• _DATA FOR REVIEW_:

----

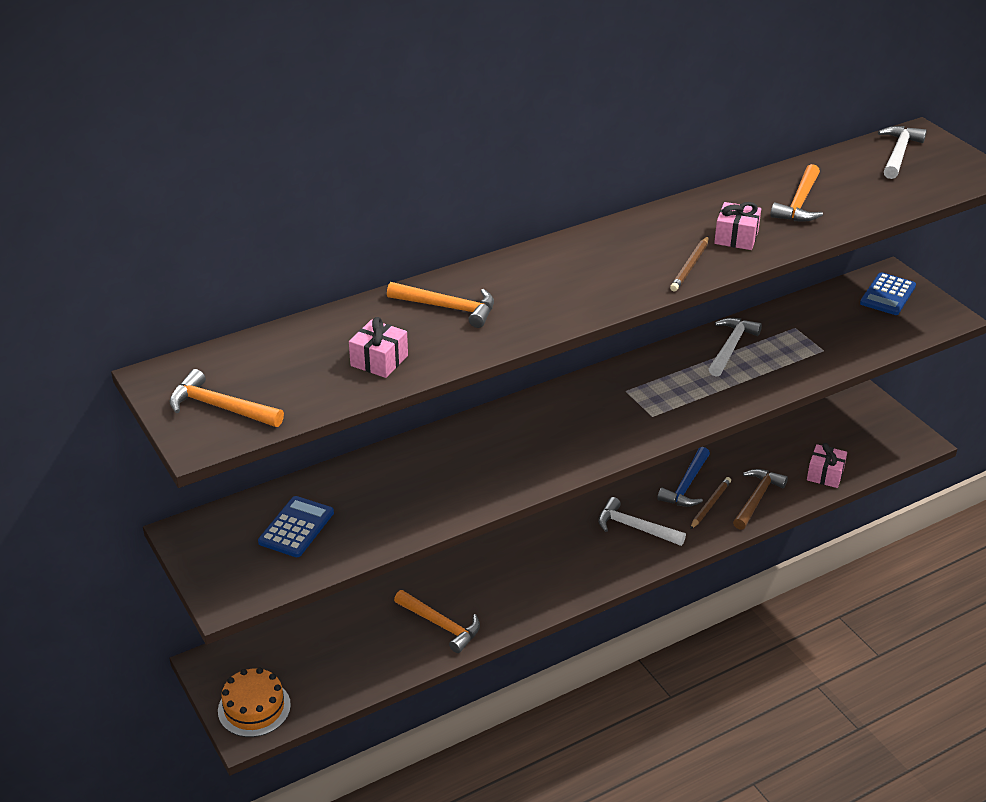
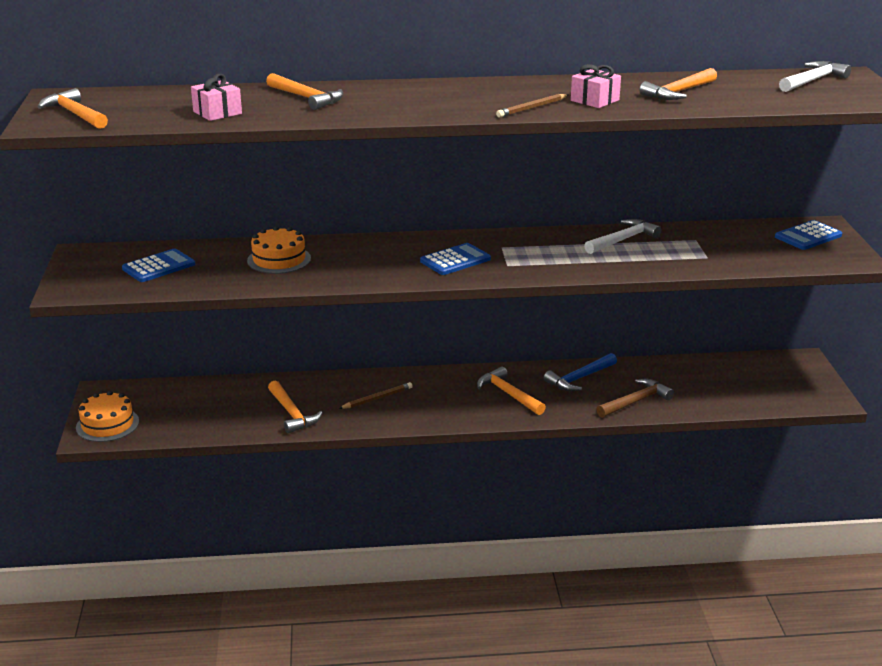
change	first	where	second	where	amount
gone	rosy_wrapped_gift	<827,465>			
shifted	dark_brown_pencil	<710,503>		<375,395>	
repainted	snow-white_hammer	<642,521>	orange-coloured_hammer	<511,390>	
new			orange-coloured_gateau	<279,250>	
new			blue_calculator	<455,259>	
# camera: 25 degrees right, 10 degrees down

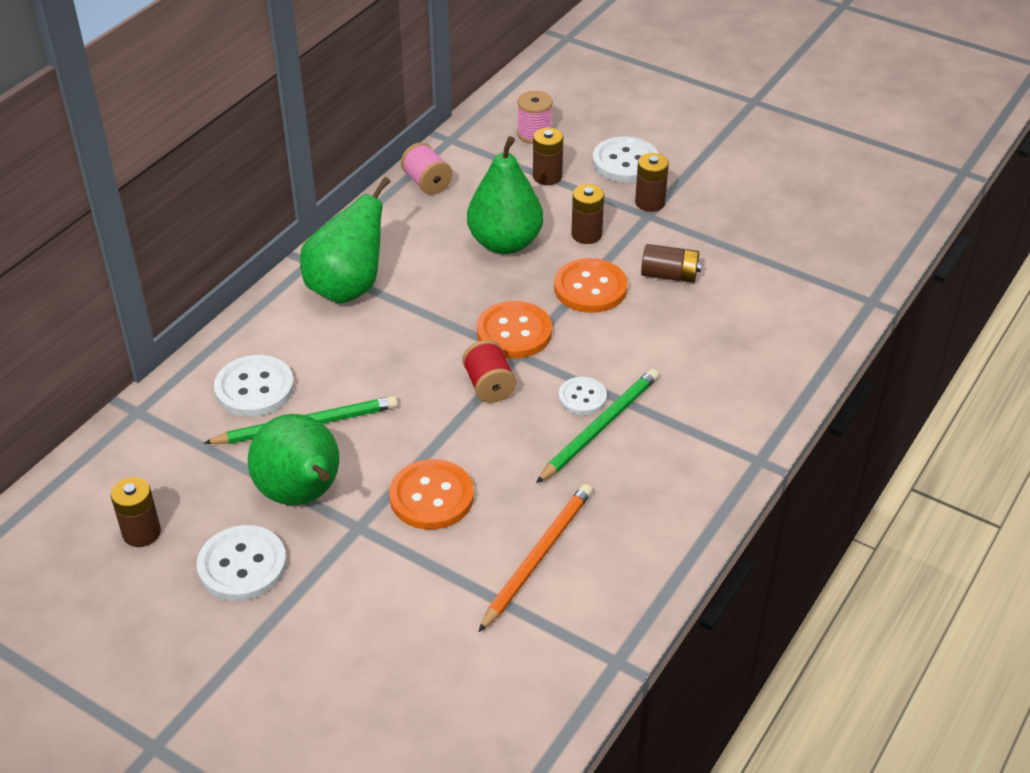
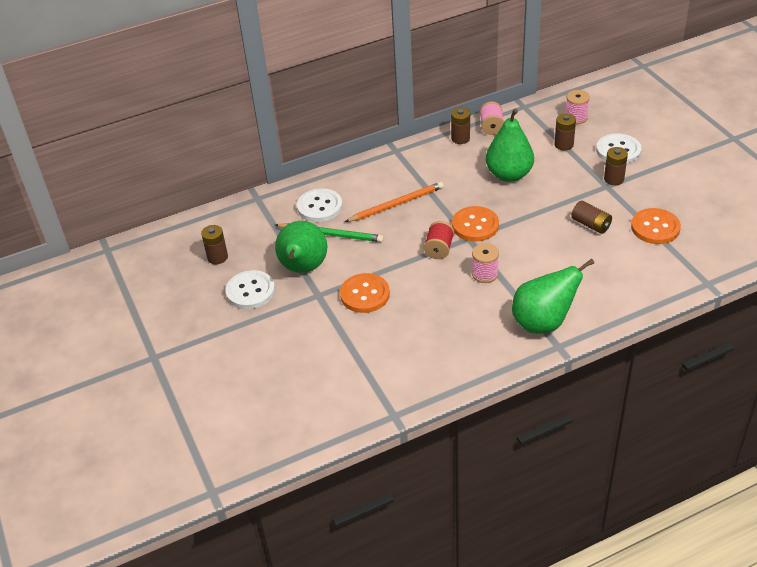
change	first	where	second	where	amount
shifted	emerald_toy_pear	<345,240>		<553,296>	
shifted	dark_brown_AA_battery	<587,214>		<460,126>	
shifted	orange-coloured_button	<591,285>		<656,226>	
gone	emerald_pencil	<597,426>			
swapped	snow-white_button	<583,396>	rosy_reel_of_thread	<485,263>	
shifted	orange-coloured_pencil	<535,558>		<394,202>	
# camera: 35 degrees right, 0 degrees up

----

• _DIRECTIONS_: Reproduce the lines above exactly, image-free.

• _RESPONSE_:
change	first	where	second	where	amount
gone	rosy_wrapped_gift	<827,465>			
shifted	dark_brown_pencil	<710,503>		<375,395>	
repainted	snow-white_hammer	<642,521>	orange-coloured_hammer	<511,390>	
new			orange-coloured_gateau	<279,250>	
new			blue_calculator	<455,259>	
# camera: 25 degrees right, 10 degrees down

change	first	where	second	where	amount
shifted	emerald_toy_pear	<345,240>		<553,296>	
shifted	dark_brown_AA_battery	<587,214>		<460,126>	
shifted	orange-coloured_button	<591,285>		<656,226>	
gone	emerald_pencil	<597,426>			
swapped	snow-white_button	<583,396>	rosy_reel_of_thread	<485,263>	
shifted	orange-coloured_pencil	<535,558>		<394,202>	
# camera: 35 degrees right, 0 degrees up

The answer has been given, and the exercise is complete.